- Work item -
Please set down the lines of the listing exactly, from its first line to the line with "yellow brick G12:I12", leaving the pictures out.

*** The input Section Begins ***

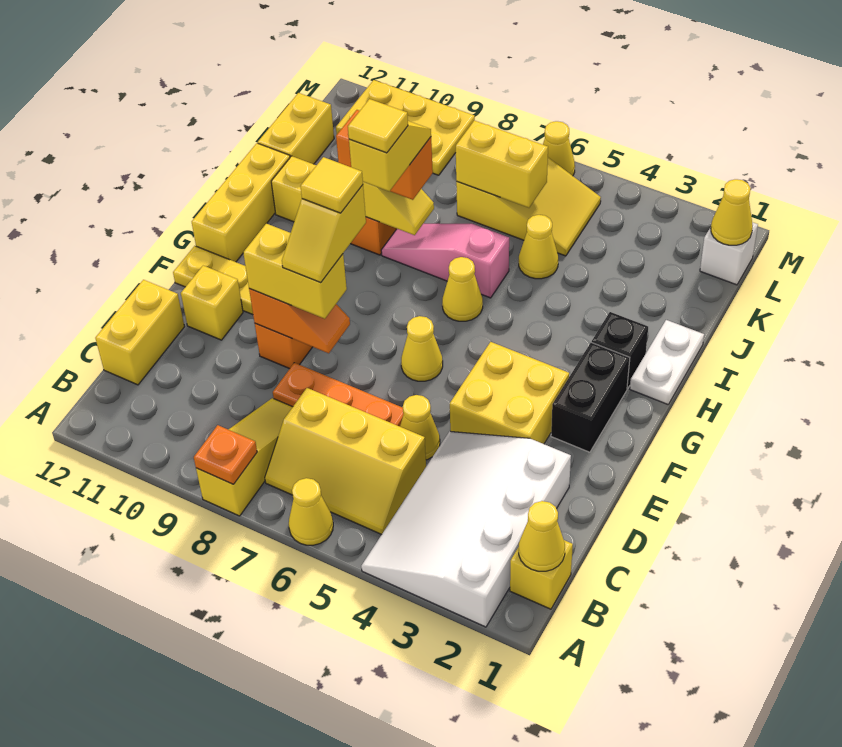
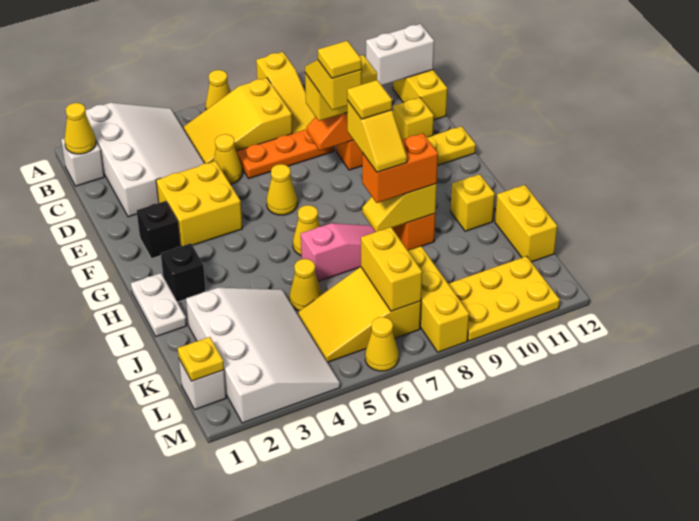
orange plate A8 level 2 -> none
yellow brick B1 level 1 -> white brick B1 level 1
yellow slope B5:C7 level 1 top C -> yellow slope B5:C7 level 1 top 7
none -> white brick C11:C12 level 2
black brick F2:G2 level 1 -> black brick F2 level 1
yellow brick G12:I12 level 1 -> yellow brick K8:M8 level 1
none -> white slope J2:M4 level 1 top 2
yellow brick K6:K7 level 2 -> yellow brick K7:L7 level 2
yellow cone L1 level 2 -> yellow plate L1 level 2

*** The input Section Ends ***

- Answer for the task -
orange plate A8 level 2 -> none
yellow brick B1 level 1 -> white brick B1 level 1
yellow slope B5:C7 level 1 top C -> yellow slope B5:C7 level 1 top 7
none -> white brick C11:C12 level 2
black brick F2:G2 level 1 -> black brick F2 level 1
yellow brick G12:I12 level 1 -> yellow brick K8:M8 level 1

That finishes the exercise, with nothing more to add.